● **The problem**: Each record that comes next should be output exactly; pictures do not belong in the copy.

● **Stored items from a collection**:
-*-*-
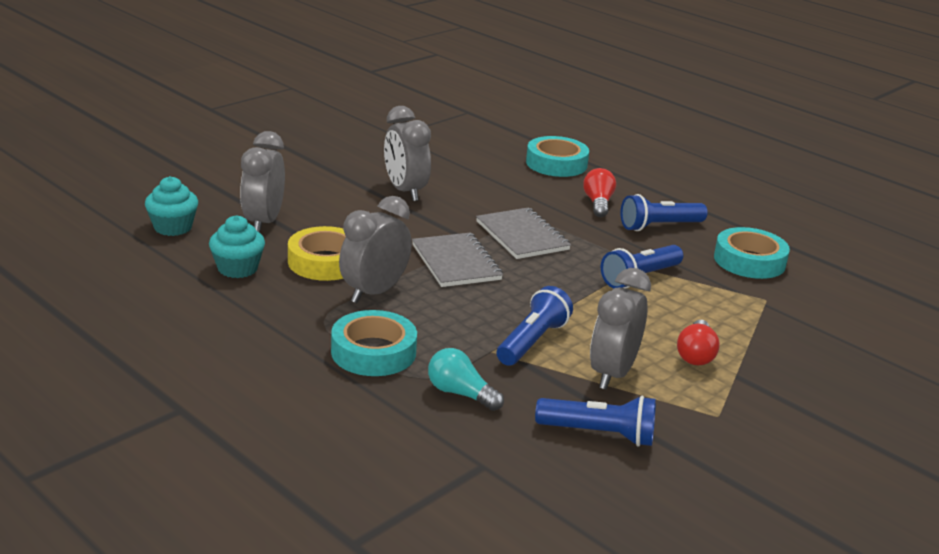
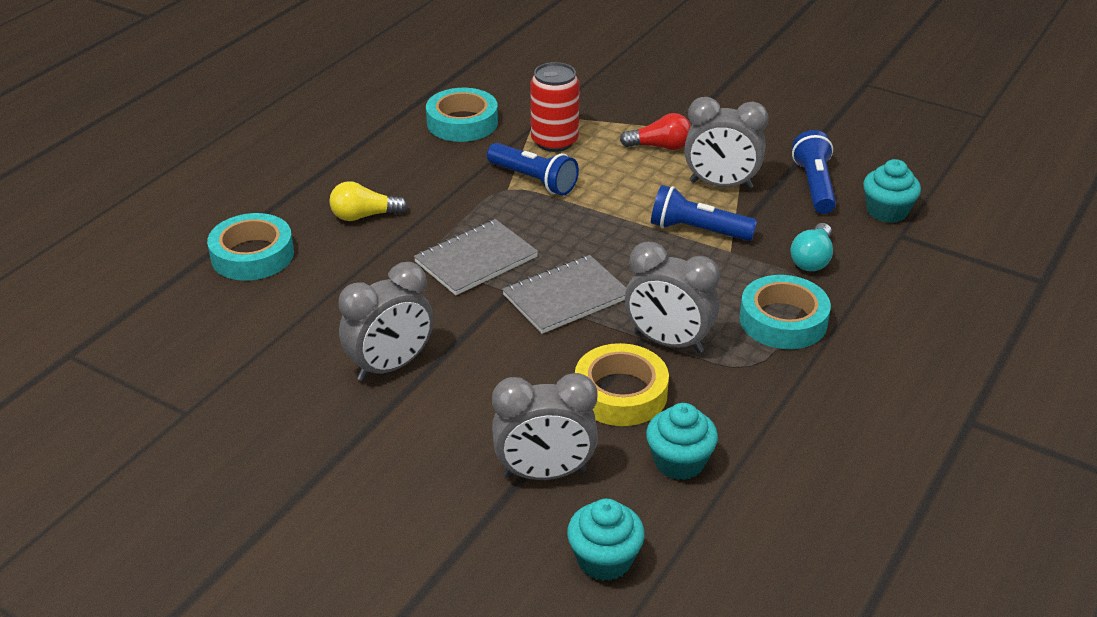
camera: 100 degrees left, 10 degrees up
(533, 470) = (887, 211): none -> turquoise cupcake
(598, 203) = (364, 216): red light bulb -> yellow light bulb
(659, 226) = (407, 174): blue flashlight -> none
(711, 299) = (554, 141): none -> red can

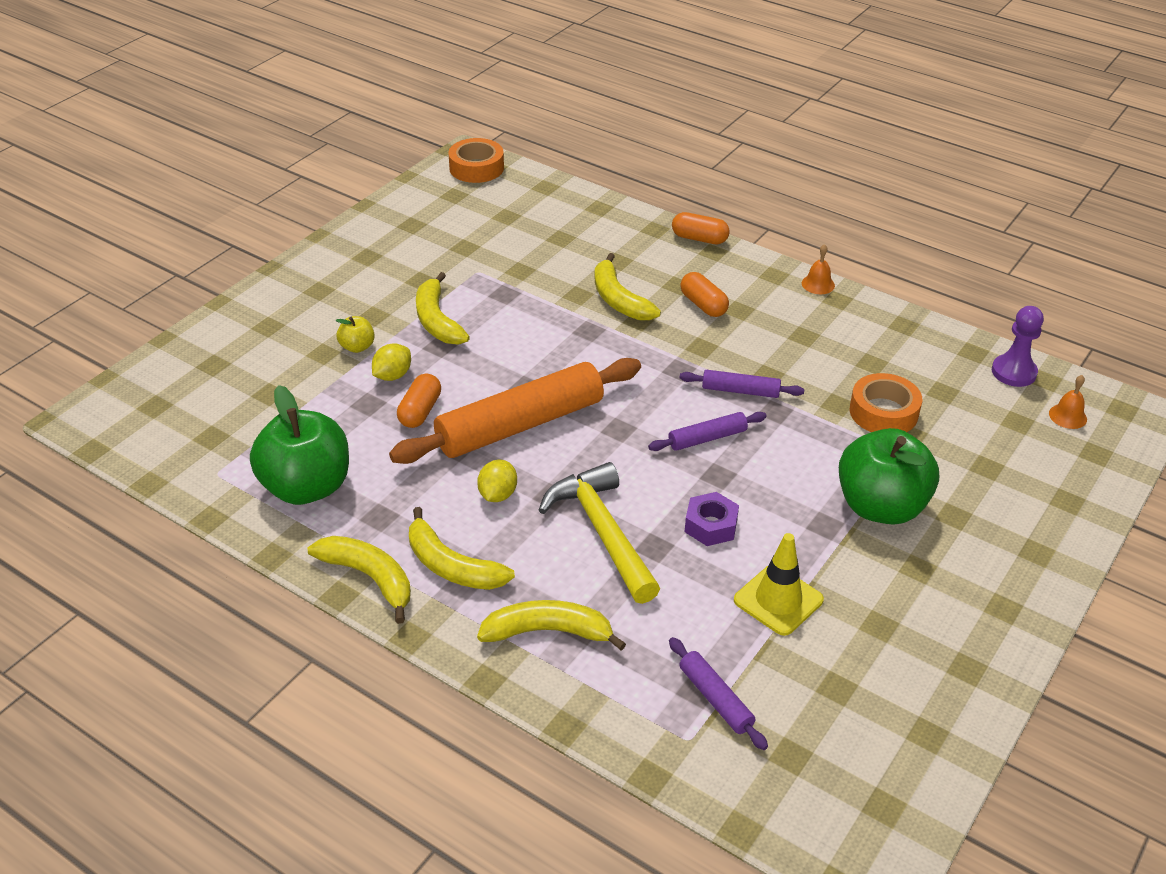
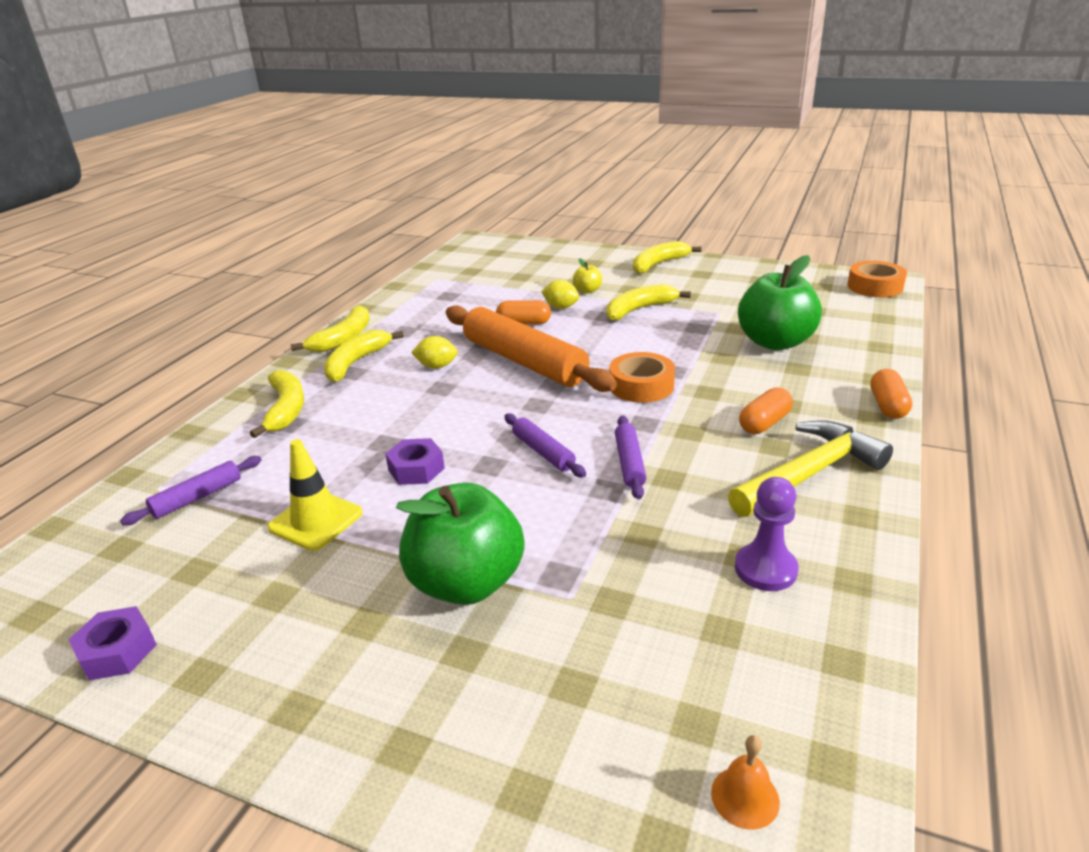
camera: 80 degrees right, 10 degrees down
(306, 487) = (429, 304): green apple -> green apple (775, 342)
(603, 532) = (399, 416): yellow hammer -> yellow hammer (809, 474)
(619, 299) = (733, 377): yellow banana -> yellow banana (658, 264)
(818, 284) = (879, 496): orange bell -> none
(883, 412) = (646, 573): orange tape -> orange tape (641, 386)
(937, 728) = (117, 651): none -> purple nut
(1013, 372) = (823, 715): purple pawn -> purple pawn (765, 569)

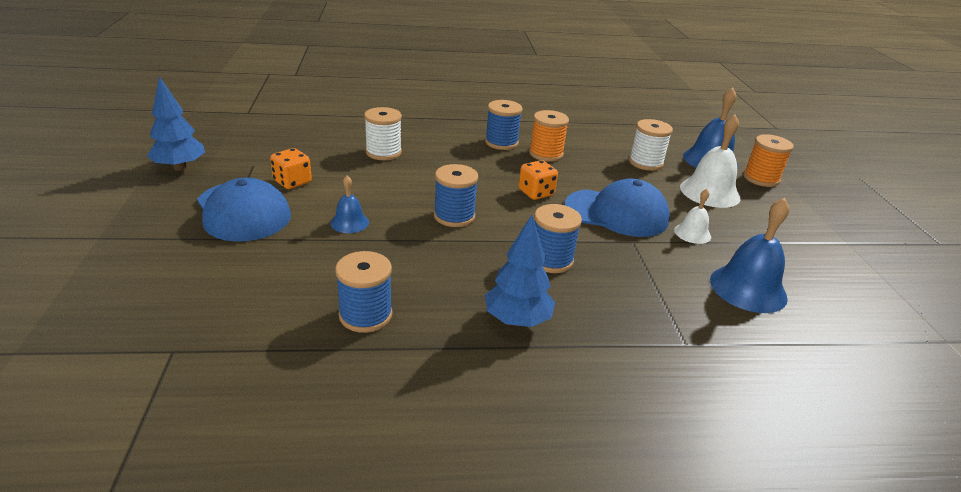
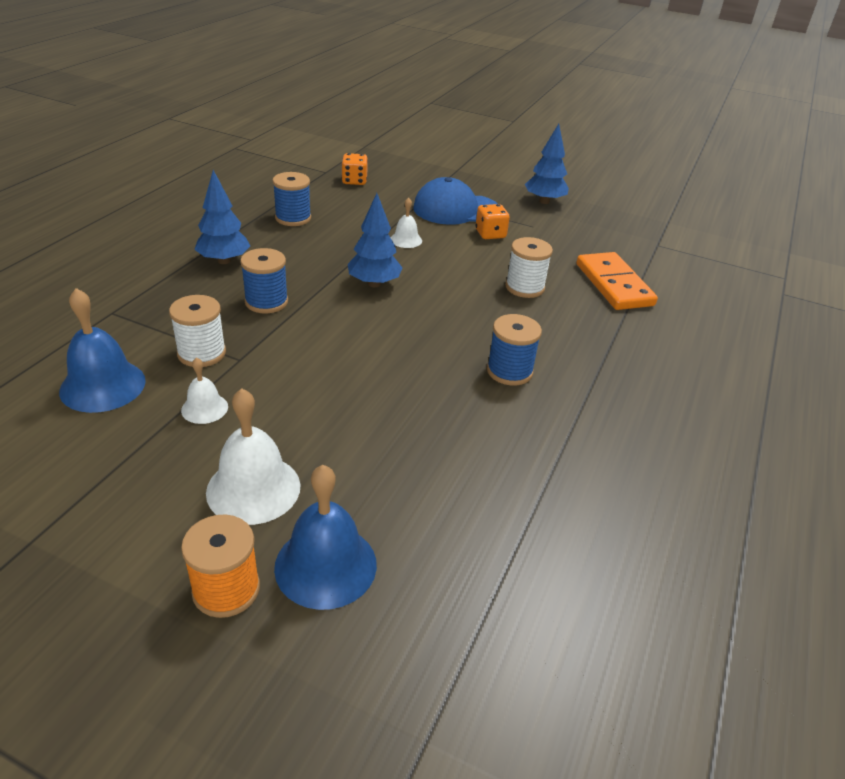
camera: 120 degrees right, 5 degrees up
(340, 122) = (614, 284): none -> orange domino
(349, 222) = (406, 240): blue bell -> white bell
(454, 216) = (374, 283): blue spool -> blue tree
(536, 193) = (375, 343): orange dice -> orange dice (354, 181)
(546, 154) = (458, 393): orange spool -> none
(617, 213) = (290, 376): blue cap -> none
(645, 163) = (373, 475): white spool -> white spool (202, 353)

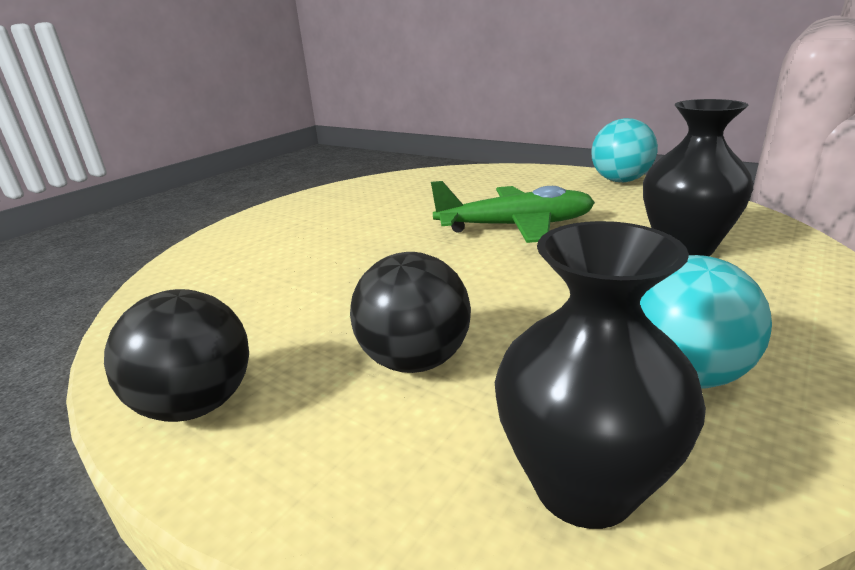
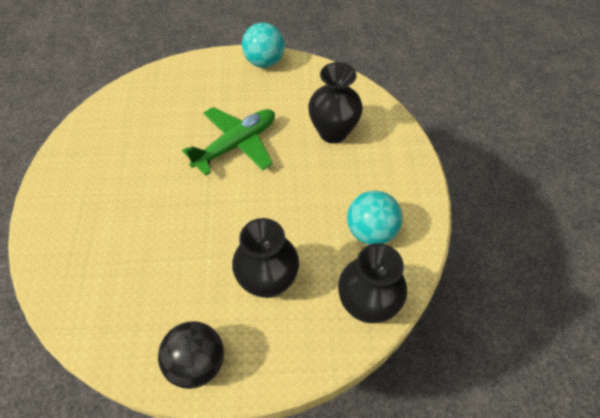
camera: 40 degrees left, 30 degrees up
(415, 360) = (268, 281): black ball -> black vase

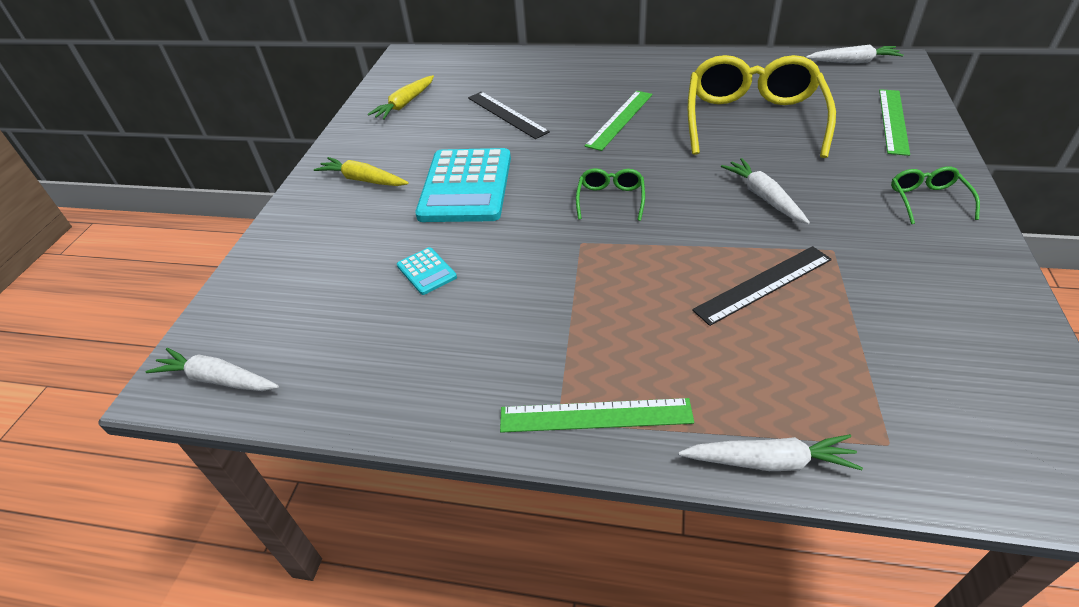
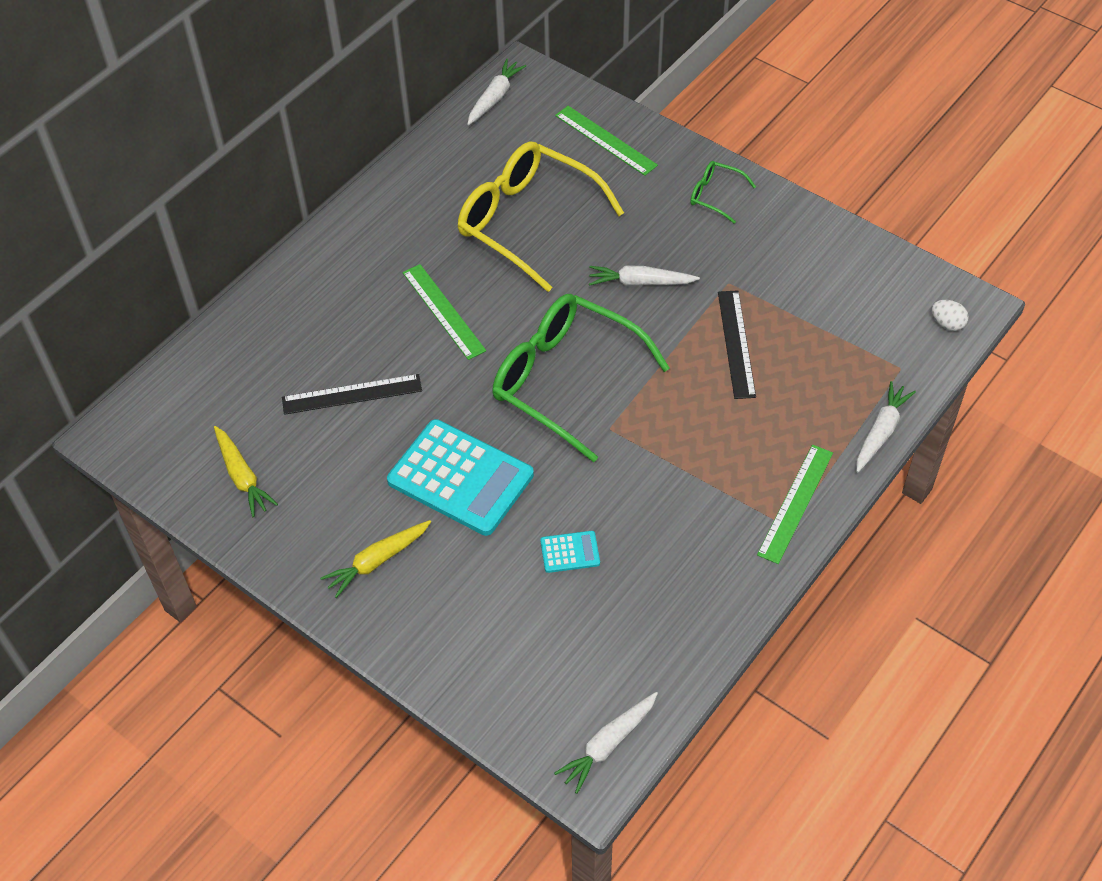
camera: 65 degrees left, 10 degrees up
(610, 200) = (566, 381): green glasses -> green glasses, size x2.27
(1021, 469) = (947, 324): none -> white egg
-*-*-
● **Answer to the problem**:
camera: 100 degrees left, 10 degrees up
(533, 470) = (887, 211): none -> turquoise cupcake
(598, 203) = (364, 216): red light bulb -> yellow light bulb
(659, 226) = (407, 174): blue flashlight -> none
(711, 299) = (554, 141): none -> red can

camera: 80 degrees right, 10 degrees down
(306, 487) = (429, 304): green apple -> green apple (775, 342)
(603, 532) = (399, 416): yellow hammer -> yellow hammer (809, 474)
(619, 299) = (733, 377): yellow banana -> yellow banana (658, 264)
(818, 284) = (879, 496): orange bell -> none
(883, 412) = (646, 573): orange tape -> orange tape (641, 386)
(937, 728) = (117, 651): none -> purple nut
(1013, 372) = (823, 715): purple pawn -> purple pawn (765, 569)

camera: 120 degrees right, 5 degrees up
(340, 122) = (614, 284): none -> orange domino
(349, 222) = (406, 240): blue bell -> white bell
(454, 216) = (374, 283): blue spool -> blue tree
(536, 193) = (375, 343): orange dice -> orange dice (354, 181)
(546, 154) = (458, 393): orange spool -> none
(617, 213) = (290, 376): blue cap -> none
(645, 163) = (373, 475): white spool -> white spool (202, 353)

camera: 40 degrees left, 30 degrees up
(415, 360) = (268, 281): black ball -> black vase

camera: 65 degrees left, 10 degrees up
(610, 200) = (566, 381): green glasses -> green glasses, size x2.27
(1021, 469) = (947, 324): none -> white egg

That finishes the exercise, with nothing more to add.